■ HOW TO COMPLETE THIS TASK: Give back an exact copy of the listing that follows, without the pictures.

■ DATA:
───
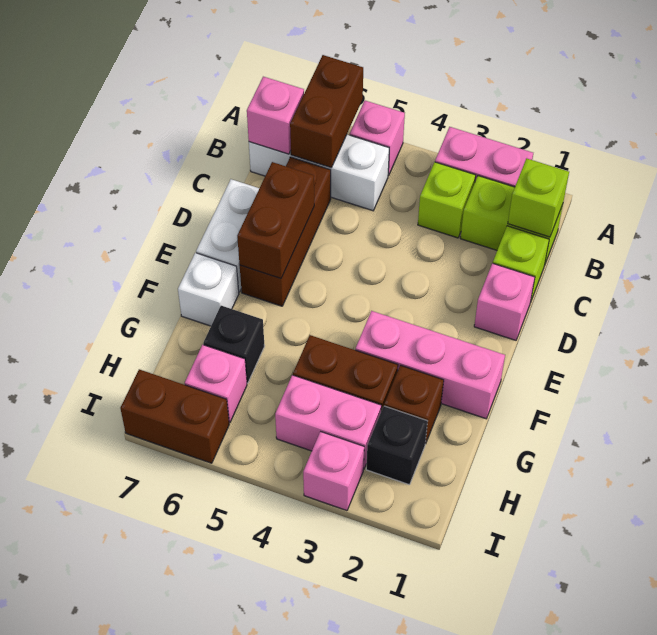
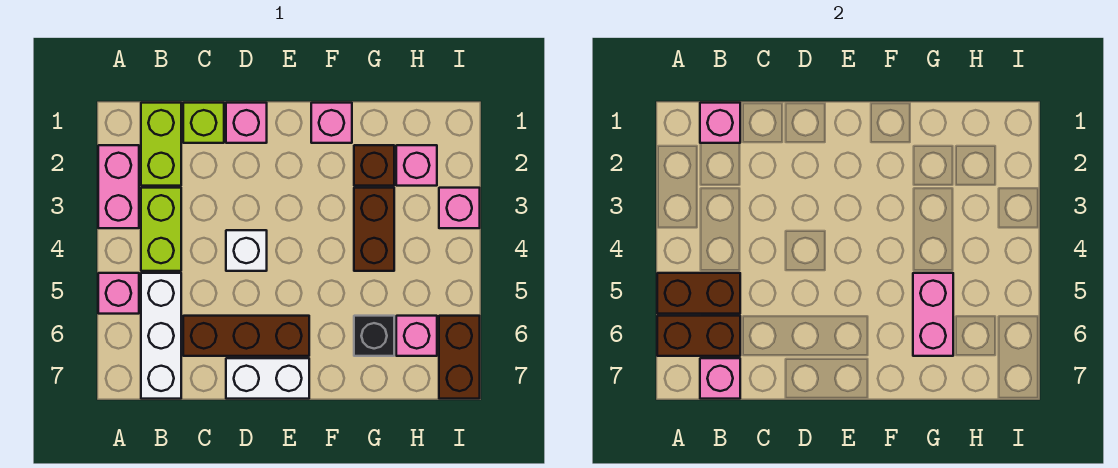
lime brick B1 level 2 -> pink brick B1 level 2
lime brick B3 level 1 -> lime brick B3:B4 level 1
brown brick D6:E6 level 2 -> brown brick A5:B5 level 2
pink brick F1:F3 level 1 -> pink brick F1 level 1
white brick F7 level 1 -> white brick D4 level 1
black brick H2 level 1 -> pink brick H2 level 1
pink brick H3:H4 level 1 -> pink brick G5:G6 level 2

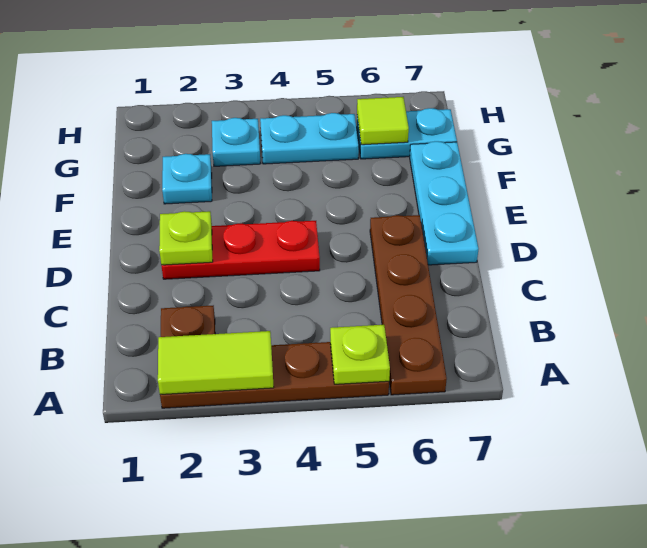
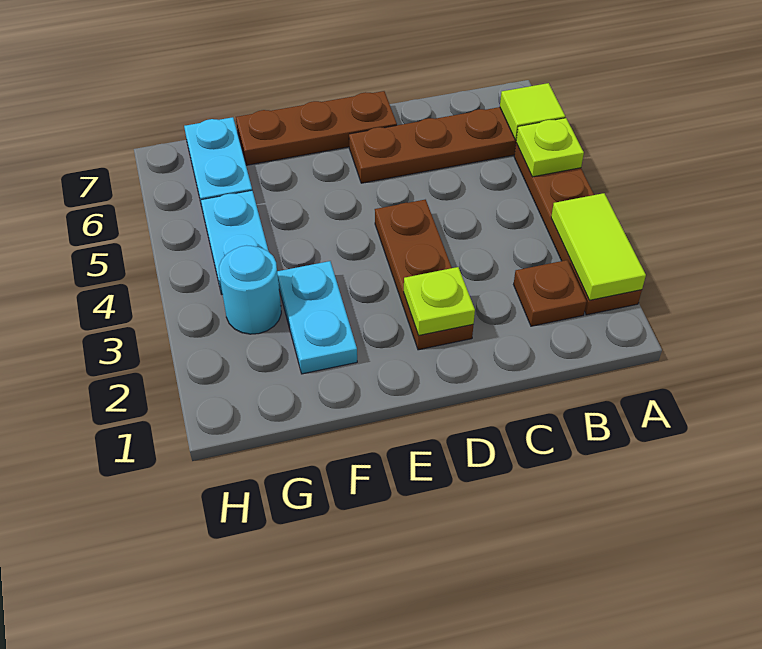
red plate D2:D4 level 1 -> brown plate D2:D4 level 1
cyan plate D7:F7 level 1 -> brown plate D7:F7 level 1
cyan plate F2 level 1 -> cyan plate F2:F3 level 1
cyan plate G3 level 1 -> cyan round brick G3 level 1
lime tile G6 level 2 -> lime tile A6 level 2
───
■ RESPONSE:
lime brick B1 level 2 -> pink brick B1 level 2
lime brick B3 level 1 -> lime brick B3:B4 level 1
brown brick D6:E6 level 2 -> brown brick A5:B5 level 2
pink brick F1:F3 level 1 -> pink brick F1 level 1
white brick F7 level 1 -> white brick D4 level 1
black brick H2 level 1 -> pink brick H2 level 1
pink brick H3:H4 level 1 -> pink brick G5:G6 level 2

red plate D2:D4 level 1 -> brown plate D2:D4 level 1
cyan plate D7:F7 level 1 -> brown plate D7:F7 level 1
cyan plate F2 level 1 -> cyan plate F2:F3 level 1
cyan plate G3 level 1 -> cyan round brick G3 level 1
lime tile G6 level 2 -> lime tile A6 level 2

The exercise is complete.